What the exercise asks
Retype the records word for word. Skip every image.

Material to process
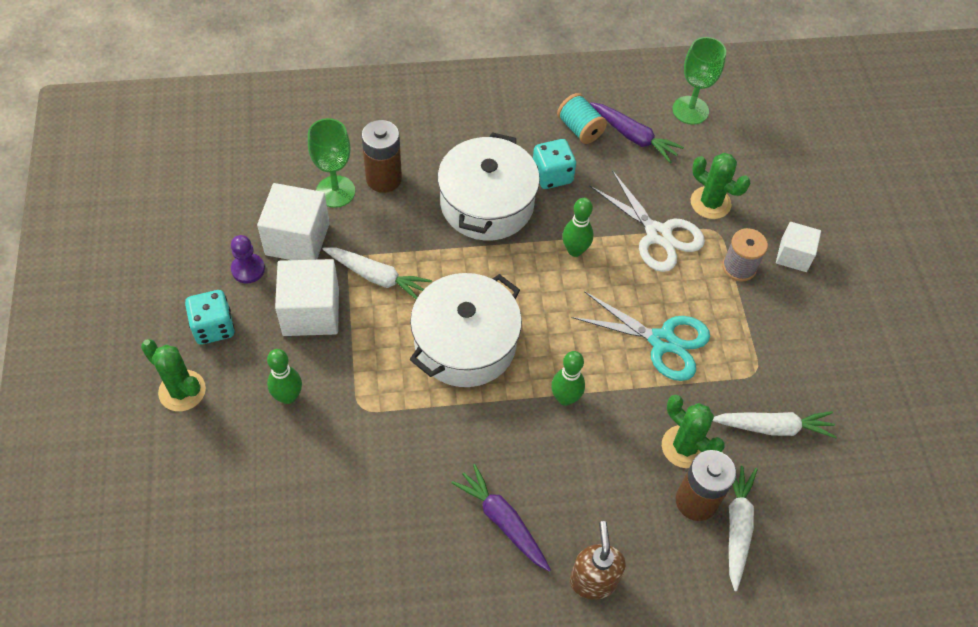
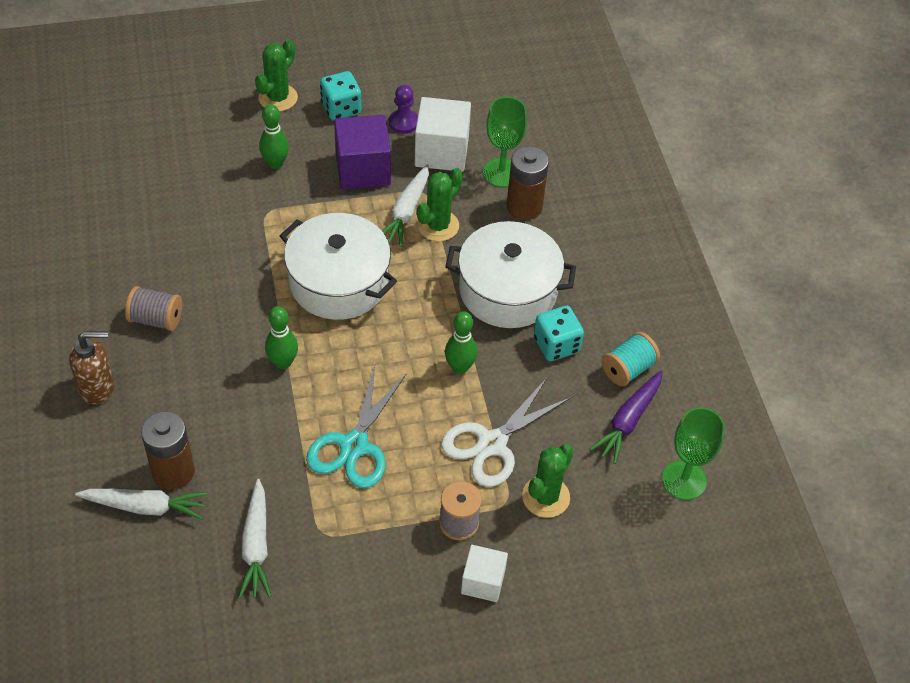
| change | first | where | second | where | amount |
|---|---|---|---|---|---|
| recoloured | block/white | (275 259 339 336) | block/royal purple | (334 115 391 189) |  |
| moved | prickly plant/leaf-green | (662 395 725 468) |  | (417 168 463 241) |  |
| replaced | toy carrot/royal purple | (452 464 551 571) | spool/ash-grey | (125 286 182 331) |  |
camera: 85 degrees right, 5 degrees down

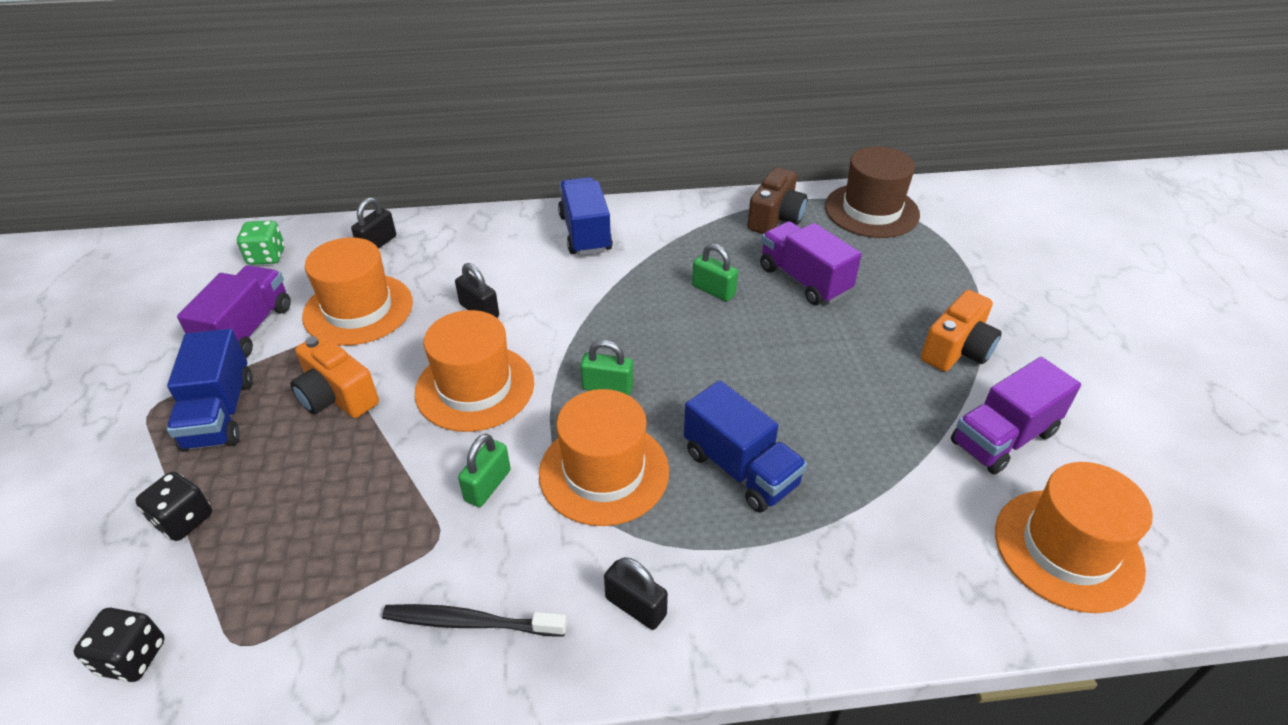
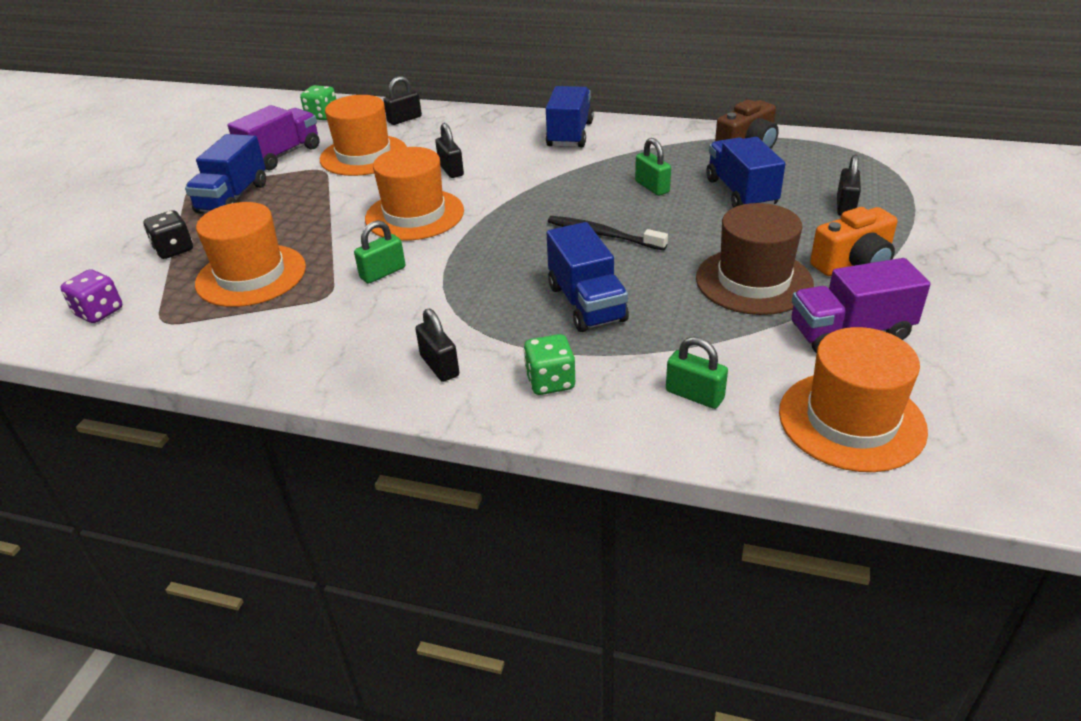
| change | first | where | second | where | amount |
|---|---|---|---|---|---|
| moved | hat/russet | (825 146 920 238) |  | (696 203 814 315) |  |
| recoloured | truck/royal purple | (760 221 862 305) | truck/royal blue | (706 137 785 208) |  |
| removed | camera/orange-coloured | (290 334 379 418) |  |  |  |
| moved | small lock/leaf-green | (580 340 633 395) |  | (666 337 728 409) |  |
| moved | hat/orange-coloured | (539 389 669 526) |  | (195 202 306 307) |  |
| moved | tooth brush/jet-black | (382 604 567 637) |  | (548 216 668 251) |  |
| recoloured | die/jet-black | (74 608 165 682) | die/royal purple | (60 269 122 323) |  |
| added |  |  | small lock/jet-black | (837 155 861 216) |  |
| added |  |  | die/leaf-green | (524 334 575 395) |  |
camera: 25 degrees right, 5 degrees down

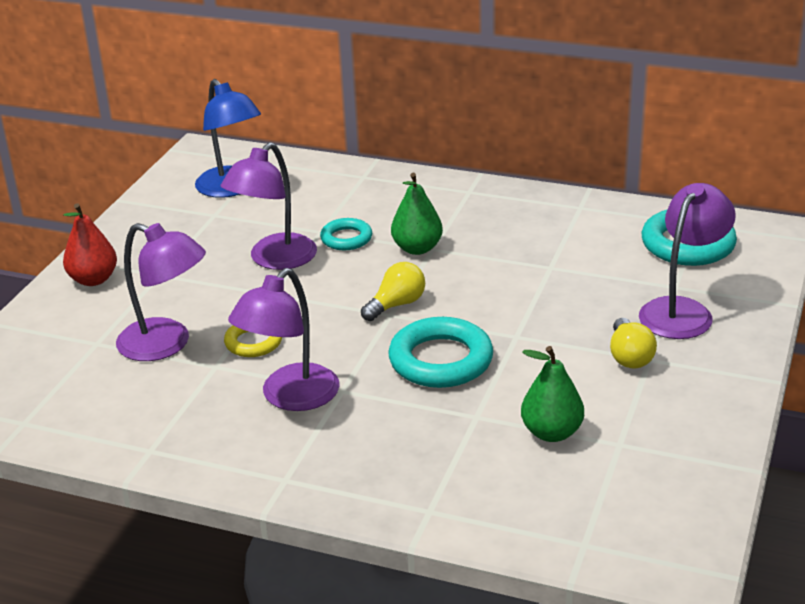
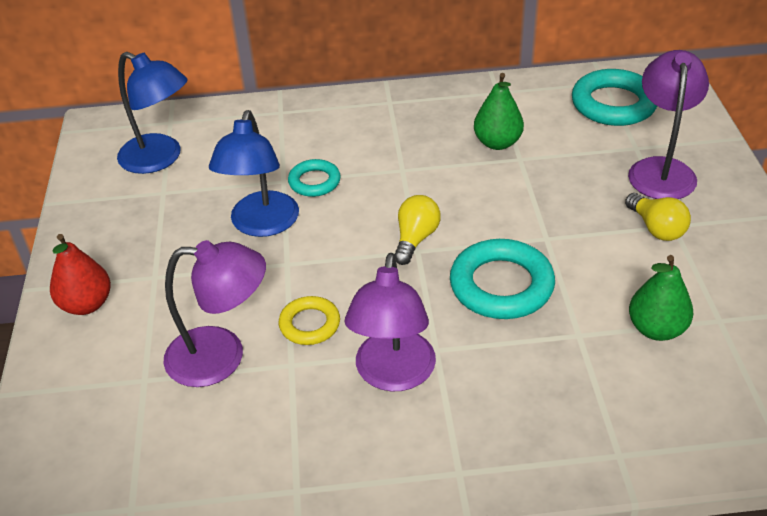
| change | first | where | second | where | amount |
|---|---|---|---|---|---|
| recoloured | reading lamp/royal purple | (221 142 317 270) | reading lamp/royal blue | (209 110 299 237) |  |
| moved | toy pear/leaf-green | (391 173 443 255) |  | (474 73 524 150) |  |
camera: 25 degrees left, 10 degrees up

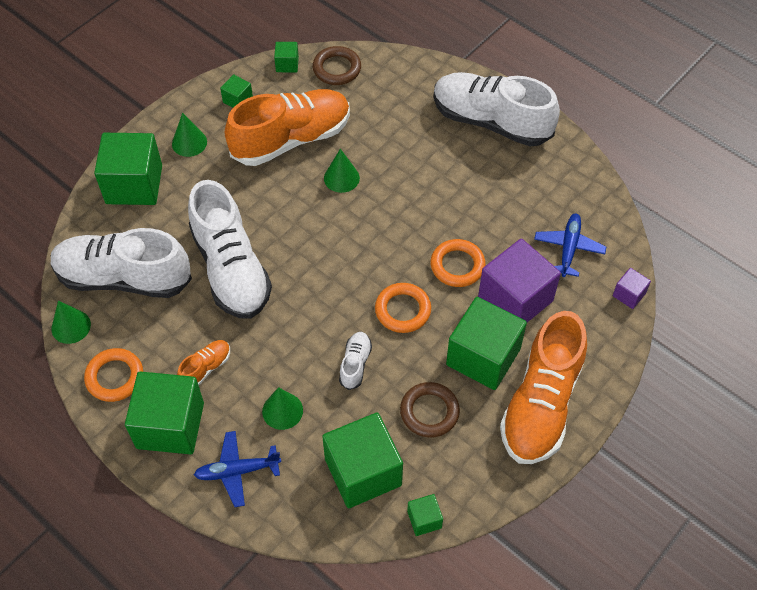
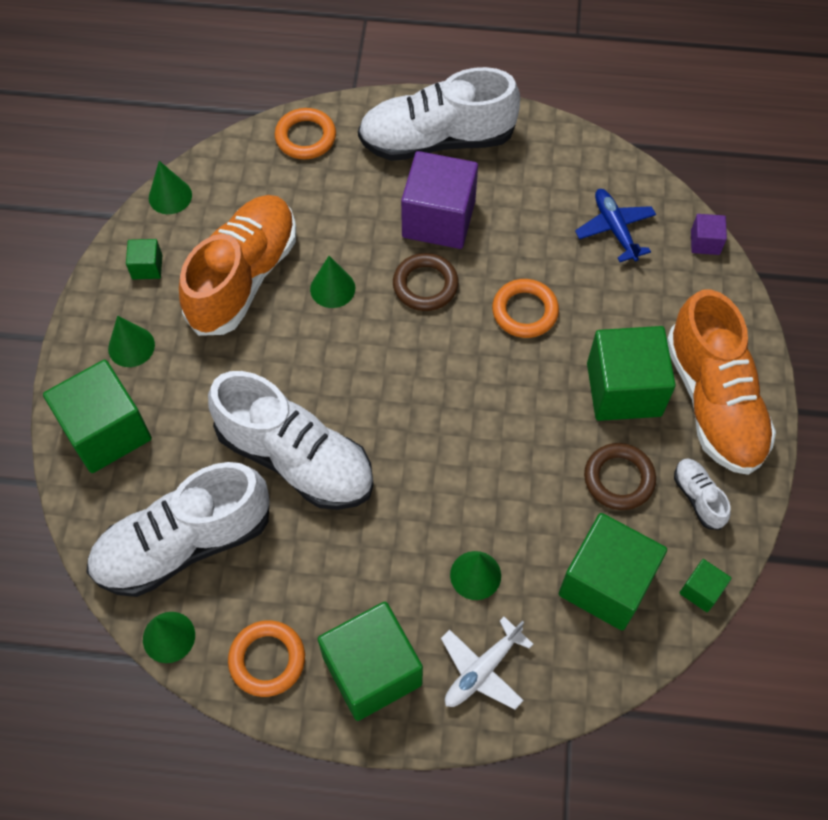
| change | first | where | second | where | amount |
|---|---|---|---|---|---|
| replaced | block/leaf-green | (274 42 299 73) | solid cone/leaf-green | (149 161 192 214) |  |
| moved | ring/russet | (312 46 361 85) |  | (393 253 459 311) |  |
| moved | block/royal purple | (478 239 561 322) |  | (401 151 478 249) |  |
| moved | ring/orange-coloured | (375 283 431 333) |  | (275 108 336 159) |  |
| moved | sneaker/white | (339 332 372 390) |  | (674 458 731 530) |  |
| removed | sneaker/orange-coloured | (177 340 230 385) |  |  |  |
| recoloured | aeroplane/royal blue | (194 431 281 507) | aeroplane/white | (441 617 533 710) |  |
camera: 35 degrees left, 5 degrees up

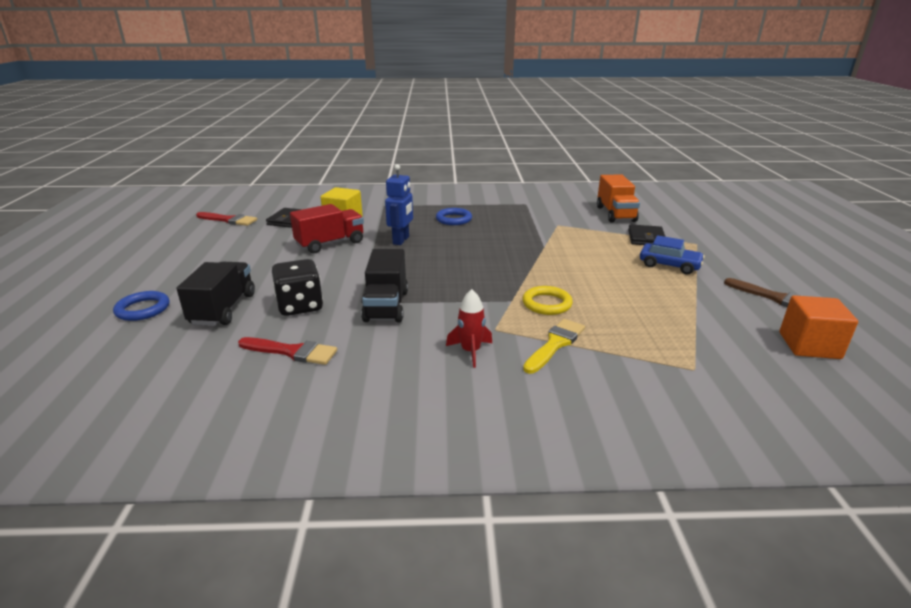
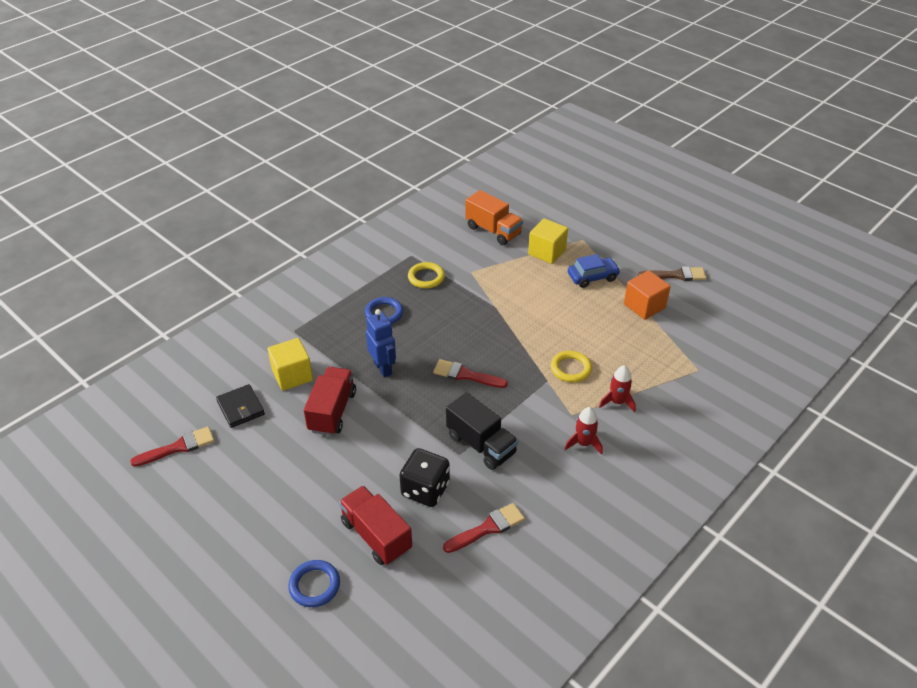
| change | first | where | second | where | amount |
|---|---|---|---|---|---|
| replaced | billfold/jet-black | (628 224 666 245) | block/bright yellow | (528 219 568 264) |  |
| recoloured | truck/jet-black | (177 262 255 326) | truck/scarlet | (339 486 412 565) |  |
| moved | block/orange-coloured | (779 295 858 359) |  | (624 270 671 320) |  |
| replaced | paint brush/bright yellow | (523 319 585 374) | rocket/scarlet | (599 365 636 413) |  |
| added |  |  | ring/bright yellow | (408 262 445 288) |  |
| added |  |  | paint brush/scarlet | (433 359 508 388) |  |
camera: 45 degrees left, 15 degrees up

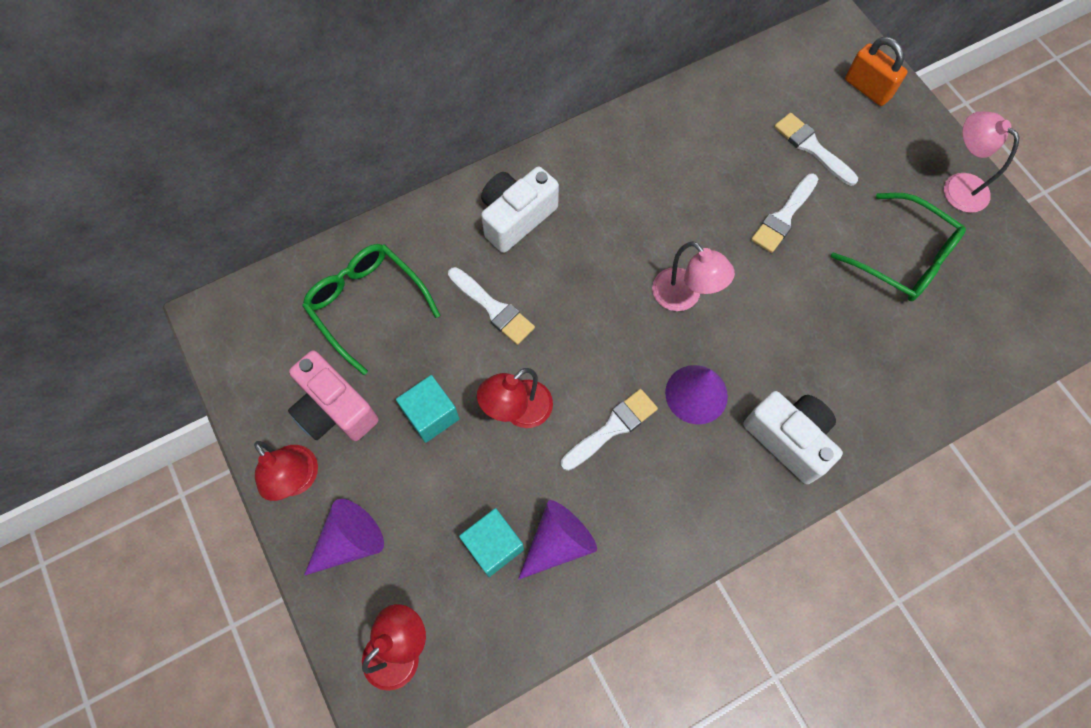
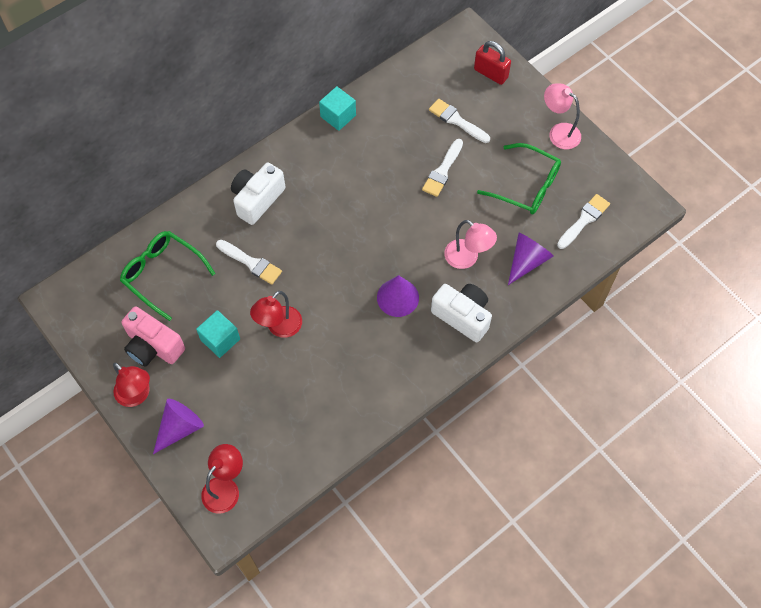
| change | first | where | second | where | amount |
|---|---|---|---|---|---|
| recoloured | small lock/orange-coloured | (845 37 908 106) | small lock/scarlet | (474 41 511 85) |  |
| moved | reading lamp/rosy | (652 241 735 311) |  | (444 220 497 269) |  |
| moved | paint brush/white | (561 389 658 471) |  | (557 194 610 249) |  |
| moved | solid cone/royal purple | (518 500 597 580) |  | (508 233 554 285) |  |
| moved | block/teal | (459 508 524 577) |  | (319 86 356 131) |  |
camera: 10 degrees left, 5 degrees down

Answer space
| change | first | where | second | where | amount |
|---|---|---|---|---|---|
| recoloured | block/white | (275 259 339 336) | block/royal purple | (334 115 391 189) |  |
| moved | prickly plant/leaf-green | (662 395 725 468) |  | (417 168 463 241) |  |
| replaced | toy carrot/royal purple | (452 464 551 571) | spool/ash-grey | (125 286 182 331) |  |
camera: 85 degrees right, 5 degrees down

| change | first | where | second | where | amount |
|---|---|---|---|---|---|
| moved | hat/russet | (825 146 920 238) |  | (696 203 814 315) |  |
| recoloured | truck/royal purple | (760 221 862 305) | truck/royal blue | (706 137 785 208) |  |
| removed | camera/orange-coloured | (290 334 379 418) |  |  |  |
| moved | small lock/leaf-green | (580 340 633 395) |  | (666 337 728 409) |  |
| moved | hat/orange-coloured | (539 389 669 526) |  | (195 202 306 307) |  |
| moved | tooth brush/jet-black | (382 604 567 637) |  | (548 216 668 251) |  |
| recoloured | die/jet-black | (74 608 165 682) | die/royal purple | (60 269 122 323) |  |
| added |  |  | small lock/jet-black | (837 155 861 216) |  |
| added |  |  | die/leaf-green | (524 334 575 395) |  |
camera: 25 degrees right, 5 degrees down

| change | first | where | second | where | amount |
|---|---|---|---|---|---|
| recoloured | reading lamp/royal purple | (221 142 317 270) | reading lamp/royal blue | (209 110 299 237) |  |
| moved | toy pear/leaf-green | (391 173 443 255) |  | (474 73 524 150) |  |
camera: 25 degrees left, 10 degrees up

| change | first | where | second | where | amount |
|---|---|---|---|---|---|
| replaced | block/leaf-green | (274 42 299 73) | solid cone/leaf-green | (149 161 192 214) |  |
| moved | ring/russet | (312 46 361 85) |  | (393 253 459 311) |  |
| moved | block/royal purple | (478 239 561 322) |  | (401 151 478 249) |  |
| moved | ring/orange-coloured | (375 283 431 333) |  | (275 108 336 159) |  |
| moved | sneaker/white | (339 332 372 390) |  | (674 458 731 530) |  |
| removed | sneaker/orange-coloured | (177 340 230 385) |  |  |  |
| recoloured | aeroplane/royal blue | (194 431 281 507) | aeroplane/white | (441 617 533 710) |  |
camera: 35 degrees left, 5 degrees up

| change | first | where | second | where | amount |
|---|---|---|---|---|---|
| replaced | billfold/jet-black | (628 224 666 245) | block/bright yellow | (528 219 568 264) |  |
| recoloured | truck/jet-black | (177 262 255 326) | truck/scarlet | (339 486 412 565) |  |
| moved | block/orange-coloured | (779 295 858 359) |  | (624 270 671 320) |  |
| replaced | paint brush/bright yellow | (523 319 585 374) | rocket/scarlet | (599 365 636 413) |  |
| added |  |  | ring/bright yellow | (408 262 445 288) |  |
| added |  |  | paint brush/scarlet | (433 359 508 388) |  |
camera: 45 degrees left, 15 degrees up

| change | first | where | second | where | amount |
|---|---|---|---|---|---|
| recoloured | small lock/orange-coloured | (845 37 908 106) | small lock/scarlet | (474 41 511 85) |  |
| moved | reading lamp/rosy | (652 241 735 311) |  | (444 220 497 269) |  |
| moved | paint brush/white | (561 389 658 471) |  | (557 194 610 249) |  |
| moved | solid cone/royal purple | (518 500 597 580) |  | (508 233 554 285) |  |
| moved | block/teal | (459 508 524 577) |  | (319 86 356 131) |  |
camera: 10 degrees left, 5 degrees down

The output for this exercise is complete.